:: GIVEN DATA ::

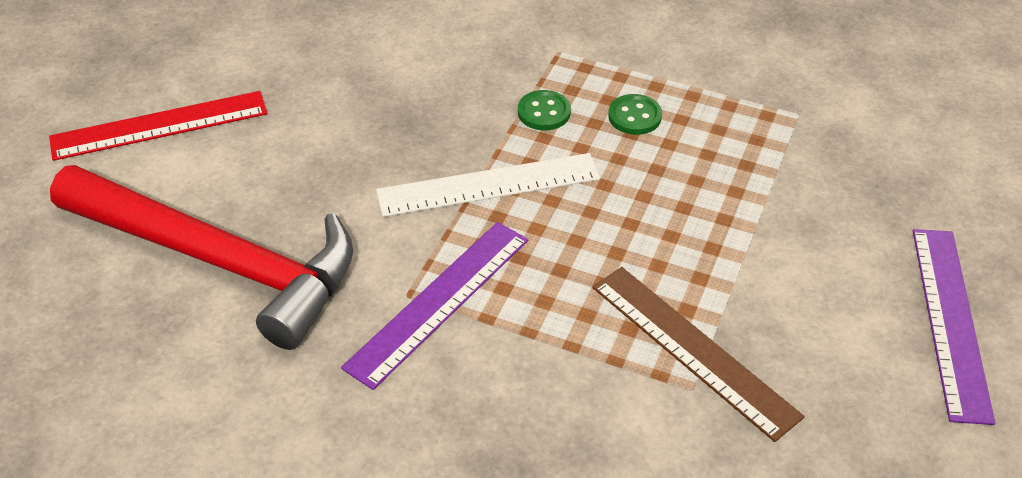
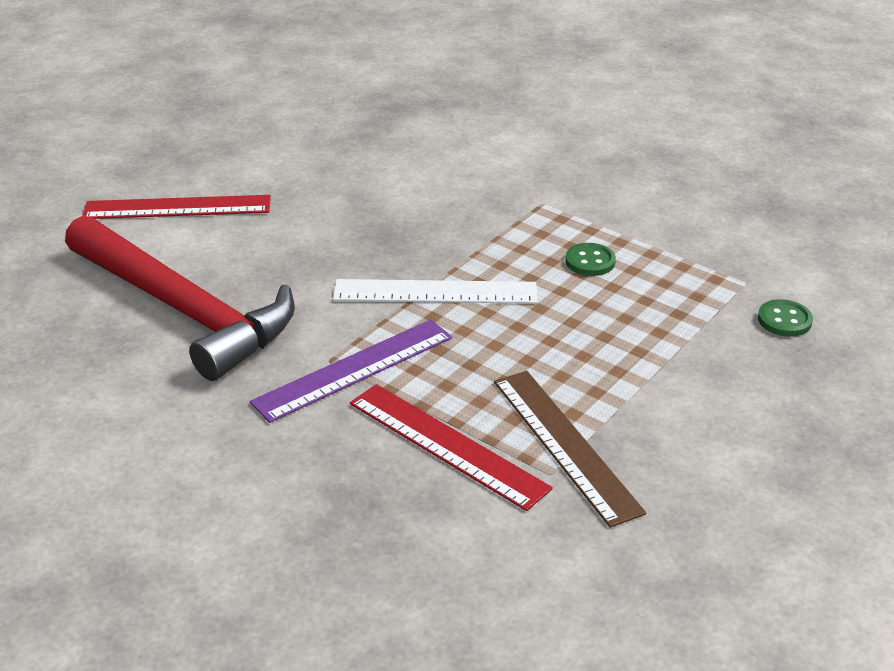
camera: 15 degrees right, 10 degrees down
(544, 112) = (508, 246): green button -> green button (784, 320)
(573, 376) = (447, 445): none -> red ruler
(951, 321) = (823, 466): purple ruler -> none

:::

## DIRECTIONS FOR THIS TASK
Output the data exactly, pictures omitted.

## RESPONSE AREA
camera: 15 degrees right, 10 degrees down
(544, 112) = (508, 246): green button -> green button (784, 320)
(573, 376) = (447, 445): none -> red ruler
(951, 321) = (823, 466): purple ruler -> none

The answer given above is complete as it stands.